WORK TO BE COMPLETED: How many lines of the listing below contain the string "world"? Reply with the number alone.

[Records from a spatial question set]
-- begin --

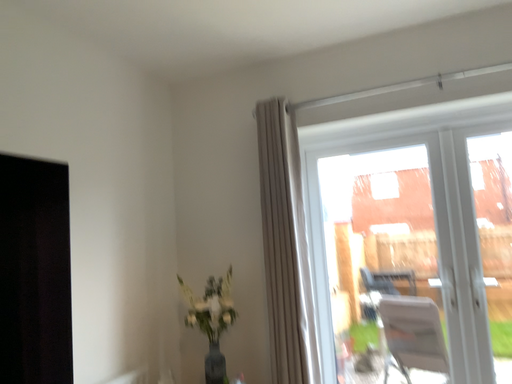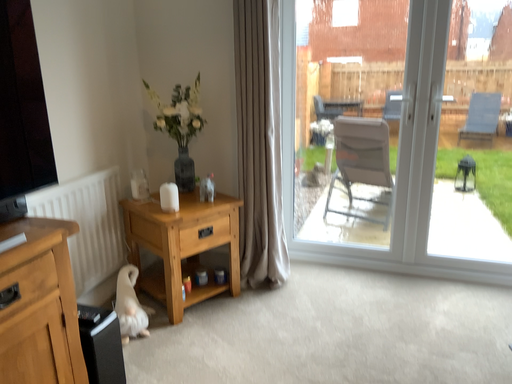
Question: How did the camera likely rotate when shooting the video?

Choices:
 (A) rotated left
 (B) rotated right

Answer: (B)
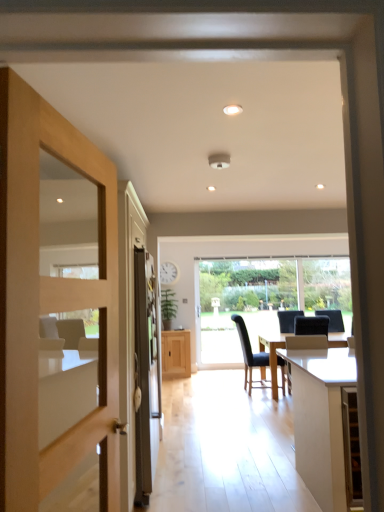
Question: Considering the positions of light wood door at left and light oak cabinet at center in the image, is light wood door at left taller or shorter than light oak cabinet at center?

Choices:
 (A) short
 (B) tall

Answer: (B)

Question: From a real-world perspective, is light wood door at left physically located above or below light oak cabinet at center?

Choices:
 (A) below
 (B) above

Answer: (B)

Question: Which is nearer to the metallic silver screen door at left?

Choices:
 (A) light oak cabinet at center
 (B) light wood door at left
 (C) transparent glass window at center
 (D) dark blue fabric chair at center, which ranks as the 2th chair in right-to-left order
 (E) black leather chair at center, which is counted as the first chair, starting from the right

Answer: (B)

Question: Considering the real-world distances, which object is closest to the transparent glass window at center?

Choices:
 (A) dark blue fabric chair at center, which ranks as the 2th chair in right-to-left order
 (B) white glossy table at lower right
 (C) light oak cabinet at center
 (D) metallic silver screen door at left
 (E) black leather chair at center, which is counted as the first chair, starting from the right

Answer: (A)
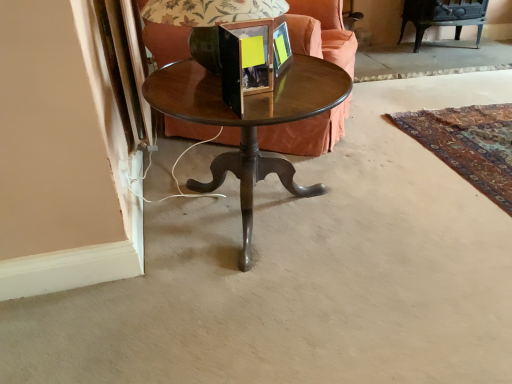
Identify the location of free space below wooden round table at center (from a real-world perspective). (259, 212).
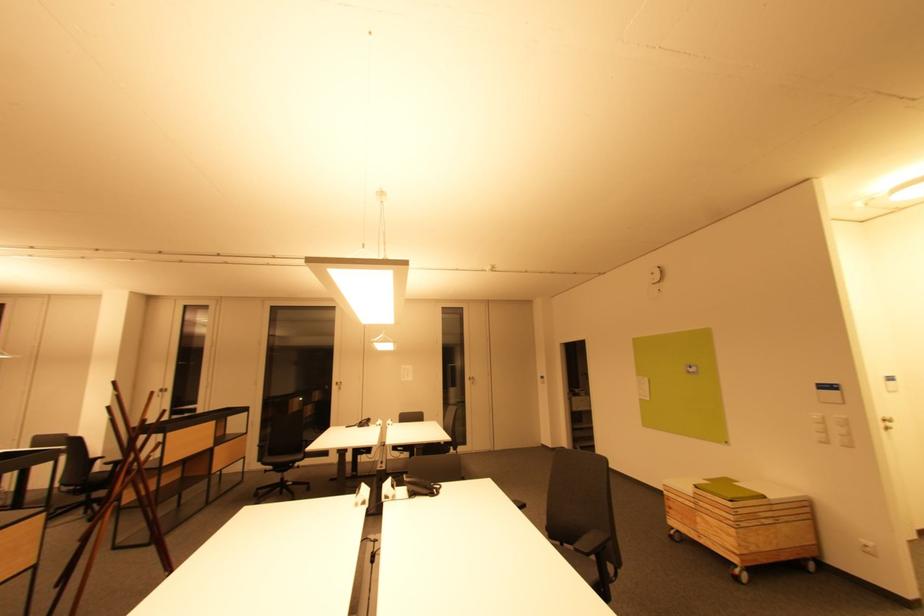
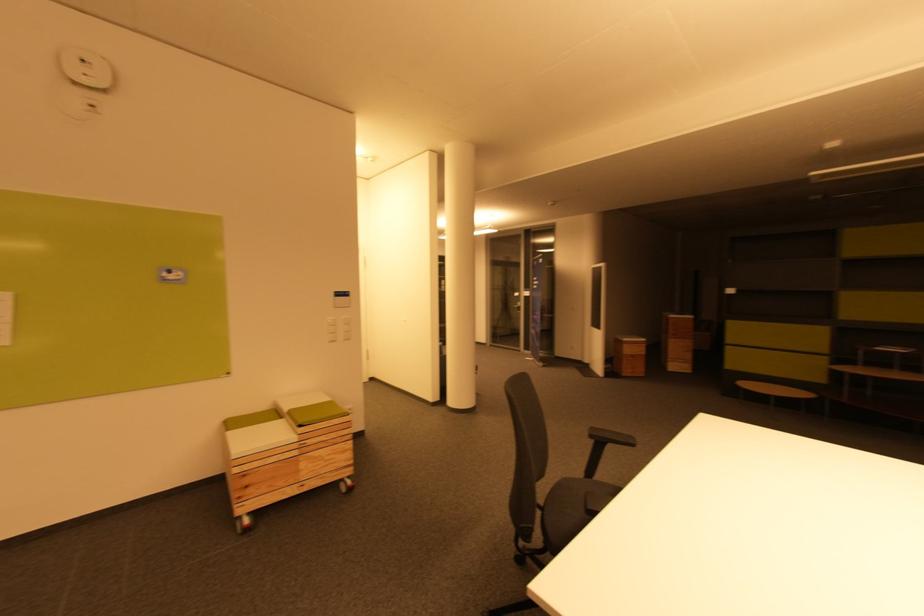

-- end --

WRITTEN REPLY: 3